■ **SOURCE DATA**
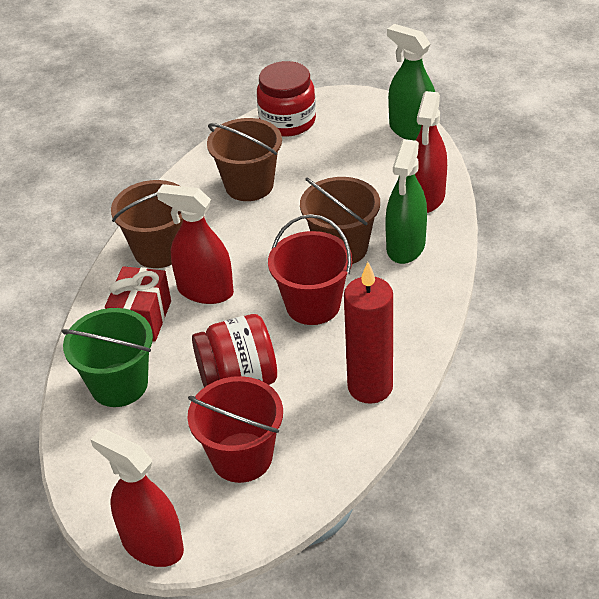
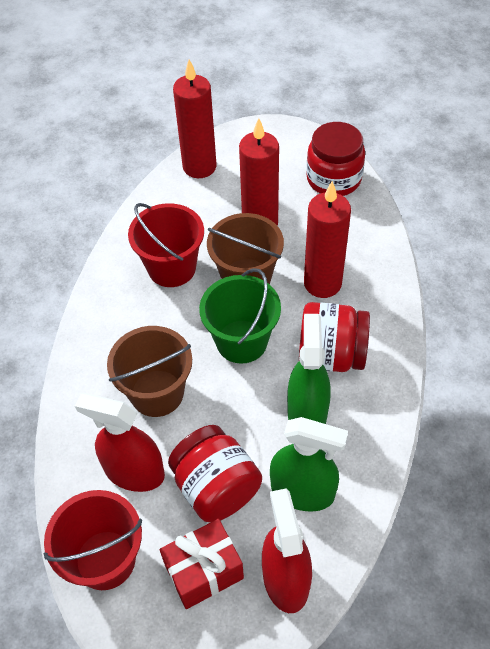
brown bucket: 3 -> 2
red candle: 1 -> 3
red jar: 2 -> 3
red spray bottle: 3 -> 2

■ **WHAT THIS TASK INVOLVES**
All of the material above should be output exactly, with the pictures left behind.

■ **WRITTEN SOLUTION**
brown bucket: 3 -> 2
red candle: 1 -> 3
red jar: 2 -> 3
red spray bottle: 3 -> 2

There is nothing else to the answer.